▶ [Exercise description] In the records that follow, the lines from the one containing "C213: 6.8nF (GND, U203/in-)" to the one containing "IC2 pin SW: NET16 -> NET2", inclusive, are to be given again exactly.

▶ [Entries shown]

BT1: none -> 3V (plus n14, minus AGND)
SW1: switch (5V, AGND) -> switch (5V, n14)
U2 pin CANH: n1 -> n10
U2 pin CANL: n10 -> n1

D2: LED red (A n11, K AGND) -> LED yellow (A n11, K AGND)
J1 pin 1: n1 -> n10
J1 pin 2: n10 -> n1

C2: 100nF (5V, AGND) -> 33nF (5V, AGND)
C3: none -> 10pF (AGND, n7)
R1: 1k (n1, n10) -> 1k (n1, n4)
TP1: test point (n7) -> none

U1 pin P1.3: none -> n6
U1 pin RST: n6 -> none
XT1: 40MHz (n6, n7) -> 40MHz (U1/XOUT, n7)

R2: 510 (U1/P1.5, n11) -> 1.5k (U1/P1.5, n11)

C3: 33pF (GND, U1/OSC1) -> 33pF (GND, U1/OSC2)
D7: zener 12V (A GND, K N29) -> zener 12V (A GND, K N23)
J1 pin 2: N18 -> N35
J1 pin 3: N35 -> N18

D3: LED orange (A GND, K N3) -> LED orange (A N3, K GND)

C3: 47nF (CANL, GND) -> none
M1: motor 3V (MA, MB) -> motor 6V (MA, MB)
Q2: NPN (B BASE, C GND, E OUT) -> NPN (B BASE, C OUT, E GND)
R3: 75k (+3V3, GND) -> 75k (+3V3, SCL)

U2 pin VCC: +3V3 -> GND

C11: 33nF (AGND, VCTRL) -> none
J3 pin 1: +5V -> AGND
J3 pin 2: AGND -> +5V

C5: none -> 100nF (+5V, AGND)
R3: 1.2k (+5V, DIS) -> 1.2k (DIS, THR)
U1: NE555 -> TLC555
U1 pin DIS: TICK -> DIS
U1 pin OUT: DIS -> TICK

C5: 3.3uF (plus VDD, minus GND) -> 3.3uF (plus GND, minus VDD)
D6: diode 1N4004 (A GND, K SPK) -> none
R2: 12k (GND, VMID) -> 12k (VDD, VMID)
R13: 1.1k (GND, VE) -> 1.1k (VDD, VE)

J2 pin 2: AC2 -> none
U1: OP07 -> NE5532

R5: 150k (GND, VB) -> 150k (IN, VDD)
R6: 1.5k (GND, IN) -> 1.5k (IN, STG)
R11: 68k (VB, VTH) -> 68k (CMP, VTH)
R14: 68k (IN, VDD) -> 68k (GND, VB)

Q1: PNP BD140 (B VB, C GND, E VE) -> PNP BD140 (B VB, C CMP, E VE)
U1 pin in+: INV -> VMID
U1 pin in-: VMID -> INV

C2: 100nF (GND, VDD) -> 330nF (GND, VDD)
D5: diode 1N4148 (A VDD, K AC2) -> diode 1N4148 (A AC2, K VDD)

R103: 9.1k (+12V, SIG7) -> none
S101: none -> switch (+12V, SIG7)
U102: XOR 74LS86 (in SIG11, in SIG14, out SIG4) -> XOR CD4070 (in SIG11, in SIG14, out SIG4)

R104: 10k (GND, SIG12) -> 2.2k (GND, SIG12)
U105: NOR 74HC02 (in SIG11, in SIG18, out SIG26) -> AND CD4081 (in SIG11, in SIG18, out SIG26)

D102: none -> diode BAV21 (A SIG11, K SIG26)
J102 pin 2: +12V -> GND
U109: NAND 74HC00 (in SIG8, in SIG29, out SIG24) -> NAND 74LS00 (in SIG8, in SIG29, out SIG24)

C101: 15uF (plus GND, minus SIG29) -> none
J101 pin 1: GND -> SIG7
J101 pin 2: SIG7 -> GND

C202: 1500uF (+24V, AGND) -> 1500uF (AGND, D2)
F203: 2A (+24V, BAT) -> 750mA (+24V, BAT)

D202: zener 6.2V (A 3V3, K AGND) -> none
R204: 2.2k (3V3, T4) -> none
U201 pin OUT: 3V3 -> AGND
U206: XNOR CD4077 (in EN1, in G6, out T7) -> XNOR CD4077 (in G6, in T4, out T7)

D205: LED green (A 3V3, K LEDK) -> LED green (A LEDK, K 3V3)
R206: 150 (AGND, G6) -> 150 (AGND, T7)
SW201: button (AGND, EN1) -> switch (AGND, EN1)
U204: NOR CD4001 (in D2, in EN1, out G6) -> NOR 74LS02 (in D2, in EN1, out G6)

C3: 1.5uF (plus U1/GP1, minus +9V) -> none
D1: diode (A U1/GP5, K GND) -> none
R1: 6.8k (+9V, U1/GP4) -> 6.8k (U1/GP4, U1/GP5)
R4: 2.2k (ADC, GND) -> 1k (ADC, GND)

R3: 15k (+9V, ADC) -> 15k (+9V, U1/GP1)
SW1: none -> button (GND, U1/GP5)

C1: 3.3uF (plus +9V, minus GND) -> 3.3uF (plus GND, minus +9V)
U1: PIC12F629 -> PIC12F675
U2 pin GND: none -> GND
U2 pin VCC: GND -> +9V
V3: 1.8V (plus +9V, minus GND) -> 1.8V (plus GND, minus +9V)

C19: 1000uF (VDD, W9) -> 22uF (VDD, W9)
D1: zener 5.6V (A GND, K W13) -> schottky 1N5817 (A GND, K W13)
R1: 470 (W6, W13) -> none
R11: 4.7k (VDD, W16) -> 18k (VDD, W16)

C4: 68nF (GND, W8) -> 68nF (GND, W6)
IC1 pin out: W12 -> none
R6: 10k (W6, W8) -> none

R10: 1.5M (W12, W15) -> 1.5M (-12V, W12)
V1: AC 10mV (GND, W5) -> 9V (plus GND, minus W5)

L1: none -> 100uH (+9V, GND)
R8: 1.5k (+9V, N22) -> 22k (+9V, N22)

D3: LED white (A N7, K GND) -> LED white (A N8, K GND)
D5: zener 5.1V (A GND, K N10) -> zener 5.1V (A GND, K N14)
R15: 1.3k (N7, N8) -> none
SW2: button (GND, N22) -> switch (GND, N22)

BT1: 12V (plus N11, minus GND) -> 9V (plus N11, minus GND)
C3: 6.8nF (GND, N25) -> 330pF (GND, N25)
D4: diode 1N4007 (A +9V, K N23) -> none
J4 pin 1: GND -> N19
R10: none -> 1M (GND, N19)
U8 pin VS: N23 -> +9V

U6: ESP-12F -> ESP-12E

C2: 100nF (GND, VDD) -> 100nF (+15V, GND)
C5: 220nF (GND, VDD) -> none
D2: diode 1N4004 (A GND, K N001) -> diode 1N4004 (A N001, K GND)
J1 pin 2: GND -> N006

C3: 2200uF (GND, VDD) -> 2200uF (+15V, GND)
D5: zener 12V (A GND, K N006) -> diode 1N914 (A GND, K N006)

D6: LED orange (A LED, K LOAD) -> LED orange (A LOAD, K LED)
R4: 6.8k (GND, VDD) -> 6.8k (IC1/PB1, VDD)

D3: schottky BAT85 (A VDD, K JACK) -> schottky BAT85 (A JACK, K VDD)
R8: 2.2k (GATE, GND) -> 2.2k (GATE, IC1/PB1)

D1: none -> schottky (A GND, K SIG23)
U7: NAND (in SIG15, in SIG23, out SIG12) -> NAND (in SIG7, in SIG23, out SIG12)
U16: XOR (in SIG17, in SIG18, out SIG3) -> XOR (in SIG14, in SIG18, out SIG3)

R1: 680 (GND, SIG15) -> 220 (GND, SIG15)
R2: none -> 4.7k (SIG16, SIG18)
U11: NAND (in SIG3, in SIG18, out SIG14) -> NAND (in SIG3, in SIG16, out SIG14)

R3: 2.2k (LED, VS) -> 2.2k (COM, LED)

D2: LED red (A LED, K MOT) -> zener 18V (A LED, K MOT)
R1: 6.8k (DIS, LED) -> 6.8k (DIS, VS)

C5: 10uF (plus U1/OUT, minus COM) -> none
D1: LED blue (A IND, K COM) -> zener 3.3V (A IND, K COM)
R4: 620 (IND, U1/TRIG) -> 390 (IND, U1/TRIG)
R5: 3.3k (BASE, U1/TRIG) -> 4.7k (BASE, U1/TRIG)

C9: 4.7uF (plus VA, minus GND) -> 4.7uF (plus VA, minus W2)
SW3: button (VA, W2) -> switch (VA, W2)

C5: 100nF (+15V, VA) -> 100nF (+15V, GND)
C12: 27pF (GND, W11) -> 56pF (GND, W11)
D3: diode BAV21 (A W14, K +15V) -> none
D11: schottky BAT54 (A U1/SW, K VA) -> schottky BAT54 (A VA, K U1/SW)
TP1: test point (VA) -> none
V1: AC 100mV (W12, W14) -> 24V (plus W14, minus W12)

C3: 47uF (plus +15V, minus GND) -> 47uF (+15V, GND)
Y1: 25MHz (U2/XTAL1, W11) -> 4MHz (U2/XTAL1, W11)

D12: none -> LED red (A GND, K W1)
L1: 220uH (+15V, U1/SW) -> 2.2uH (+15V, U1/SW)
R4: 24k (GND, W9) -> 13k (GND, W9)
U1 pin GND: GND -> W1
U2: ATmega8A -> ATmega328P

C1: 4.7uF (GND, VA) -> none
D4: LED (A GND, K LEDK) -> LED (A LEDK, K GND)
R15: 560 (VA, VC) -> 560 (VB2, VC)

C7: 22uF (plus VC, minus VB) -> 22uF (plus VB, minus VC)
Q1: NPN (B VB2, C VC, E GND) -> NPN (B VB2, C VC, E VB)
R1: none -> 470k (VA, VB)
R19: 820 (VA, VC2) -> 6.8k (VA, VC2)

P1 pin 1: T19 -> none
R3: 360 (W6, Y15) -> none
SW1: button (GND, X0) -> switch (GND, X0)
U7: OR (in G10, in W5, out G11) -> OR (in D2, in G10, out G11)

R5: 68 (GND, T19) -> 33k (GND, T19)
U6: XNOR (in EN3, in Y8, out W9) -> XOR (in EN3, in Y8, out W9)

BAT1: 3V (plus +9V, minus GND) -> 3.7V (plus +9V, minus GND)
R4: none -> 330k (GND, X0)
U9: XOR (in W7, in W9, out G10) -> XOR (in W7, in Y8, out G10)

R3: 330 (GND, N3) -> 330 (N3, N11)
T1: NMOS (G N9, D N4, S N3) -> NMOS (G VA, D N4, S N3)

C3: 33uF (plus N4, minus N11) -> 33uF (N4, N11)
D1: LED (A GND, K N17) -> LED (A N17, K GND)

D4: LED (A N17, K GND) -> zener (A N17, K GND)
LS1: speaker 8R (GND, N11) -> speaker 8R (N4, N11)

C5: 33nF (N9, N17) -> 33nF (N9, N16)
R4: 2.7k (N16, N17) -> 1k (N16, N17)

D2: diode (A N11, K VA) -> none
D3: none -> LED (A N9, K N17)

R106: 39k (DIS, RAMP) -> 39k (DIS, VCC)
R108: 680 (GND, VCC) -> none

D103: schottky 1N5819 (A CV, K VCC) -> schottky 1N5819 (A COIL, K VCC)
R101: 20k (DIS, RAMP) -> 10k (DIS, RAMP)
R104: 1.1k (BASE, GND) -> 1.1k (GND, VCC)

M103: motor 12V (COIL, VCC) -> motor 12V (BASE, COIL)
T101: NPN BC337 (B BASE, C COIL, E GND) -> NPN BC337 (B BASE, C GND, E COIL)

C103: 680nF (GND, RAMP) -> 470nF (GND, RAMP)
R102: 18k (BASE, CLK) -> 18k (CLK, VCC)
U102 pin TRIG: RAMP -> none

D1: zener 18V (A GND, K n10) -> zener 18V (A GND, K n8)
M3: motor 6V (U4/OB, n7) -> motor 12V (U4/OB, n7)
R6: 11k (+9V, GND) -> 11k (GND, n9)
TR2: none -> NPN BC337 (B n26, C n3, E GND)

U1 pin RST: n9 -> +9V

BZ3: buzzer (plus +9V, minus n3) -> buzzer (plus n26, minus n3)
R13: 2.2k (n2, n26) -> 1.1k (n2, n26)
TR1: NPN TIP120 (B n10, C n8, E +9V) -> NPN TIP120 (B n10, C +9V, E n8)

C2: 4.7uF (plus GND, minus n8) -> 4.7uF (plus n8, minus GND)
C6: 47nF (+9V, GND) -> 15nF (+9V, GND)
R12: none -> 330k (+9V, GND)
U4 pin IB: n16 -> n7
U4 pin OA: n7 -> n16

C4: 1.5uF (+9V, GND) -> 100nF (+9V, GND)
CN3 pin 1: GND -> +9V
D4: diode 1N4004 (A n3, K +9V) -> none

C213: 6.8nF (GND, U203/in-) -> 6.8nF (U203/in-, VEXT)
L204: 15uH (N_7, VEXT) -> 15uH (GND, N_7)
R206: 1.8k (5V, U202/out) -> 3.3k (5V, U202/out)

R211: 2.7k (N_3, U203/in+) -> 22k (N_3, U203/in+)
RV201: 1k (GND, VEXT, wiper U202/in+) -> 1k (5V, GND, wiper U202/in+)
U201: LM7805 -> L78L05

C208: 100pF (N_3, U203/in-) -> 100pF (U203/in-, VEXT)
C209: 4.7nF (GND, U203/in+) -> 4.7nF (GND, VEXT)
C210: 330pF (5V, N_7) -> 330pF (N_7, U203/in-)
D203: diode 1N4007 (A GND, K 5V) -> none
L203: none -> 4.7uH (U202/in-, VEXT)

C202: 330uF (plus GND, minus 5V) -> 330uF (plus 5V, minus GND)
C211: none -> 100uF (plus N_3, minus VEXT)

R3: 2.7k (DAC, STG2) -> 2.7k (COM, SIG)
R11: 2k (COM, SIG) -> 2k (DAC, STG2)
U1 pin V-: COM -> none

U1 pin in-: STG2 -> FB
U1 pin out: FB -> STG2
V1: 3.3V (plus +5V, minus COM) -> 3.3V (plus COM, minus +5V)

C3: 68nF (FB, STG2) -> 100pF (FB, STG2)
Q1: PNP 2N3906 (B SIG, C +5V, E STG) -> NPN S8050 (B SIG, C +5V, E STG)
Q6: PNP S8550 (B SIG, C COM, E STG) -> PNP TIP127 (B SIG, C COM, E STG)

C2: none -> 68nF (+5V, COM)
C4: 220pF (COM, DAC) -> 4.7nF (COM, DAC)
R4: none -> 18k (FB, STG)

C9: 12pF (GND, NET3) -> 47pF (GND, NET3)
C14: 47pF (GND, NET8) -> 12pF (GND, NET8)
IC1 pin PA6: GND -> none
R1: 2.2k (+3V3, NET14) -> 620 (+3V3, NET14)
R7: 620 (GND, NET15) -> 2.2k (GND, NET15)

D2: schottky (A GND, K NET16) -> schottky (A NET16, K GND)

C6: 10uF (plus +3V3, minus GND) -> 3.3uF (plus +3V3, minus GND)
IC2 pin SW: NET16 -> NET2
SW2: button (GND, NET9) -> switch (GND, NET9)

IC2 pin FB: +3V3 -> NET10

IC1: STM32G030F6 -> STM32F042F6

▶ [Written answer]
C213: 6.8nF (GND, U203/in-) -> 6.8nF (U203/in-, VEXT)
L204: 15uH (N_7, VEXT) -> 15uH (GND, N_7)
R206: 1.8k (5V, U202/out) -> 3.3k (5V, U202/out)

R211: 2.7k (N_3, U203/in+) -> 22k (N_3, U203/in+)
RV201: 1k (GND, VEXT, wiper U202/in+) -> 1k (5V, GND, wiper U202/in+)
U201: LM7805 -> L78L05

C208: 100pF (N_3, U203/in-) -> 100pF (U203/in-, VEXT)
C209: 4.7nF (GND, U203/in+) -> 4.7nF (GND, VEXT)
C210: 330pF (5V, N_7) -> 330pF (N_7, U203/in-)
D203: diode 1N4007 (A GND, K 5V) -> none
L203: none -> 4.7uH (U202/in-, VEXT)

C202: 330uF (plus GND, minus 5V) -> 330uF (plus 5V, minus GND)
C211: none -> 100uF (plus N_3, minus VEXT)

R3: 2.7k (DAC, STG2) -> 2.7k (COM, SIG)
R11: 2k (COM, SIG) -> 2k (DAC, STG2)
U1 pin V-: COM -> none

U1 pin in-: STG2 -> FB
U1 pin out: FB -> STG2
V1: 3.3V (plus +5V, minus COM) -> 3.3V (plus COM, minus +5V)

C3: 68nF (FB, STG2) -> 100pF (FB, STG2)
Q1: PNP 2N3906 (B SIG, C +5V, E STG) -> NPN S8050 (B SIG, C +5V, E STG)
Q6: PNP S8550 (B SIG, C COM, E STG) -> PNP TIP127 (B SIG, C COM, E STG)

C2: none -> 68nF (+5V, COM)
C4: 220pF (COM, DAC) -> 4.7nF (COM, DAC)
R4: none -> 18k (FB, STG)

C9: 12pF (GND, NET3) -> 47pF (GND, NET3)
C14: 47pF (GND, NET8) -> 12pF (GND, NET8)
IC1 pin PA6: GND -> none
R1: 2.2k (+3V3, NET14) -> 620 (+3V3, NET14)
R7: 620 (GND, NET15) -> 2.2k (GND, NET15)

D2: schottky (A GND, K NET16) -> schottky (A NET16, K GND)

C6: 10uF (plus +3V3, minus GND) -> 3.3uF (plus +3V3, minus GND)
IC2 pin SW: NET16 -> NET2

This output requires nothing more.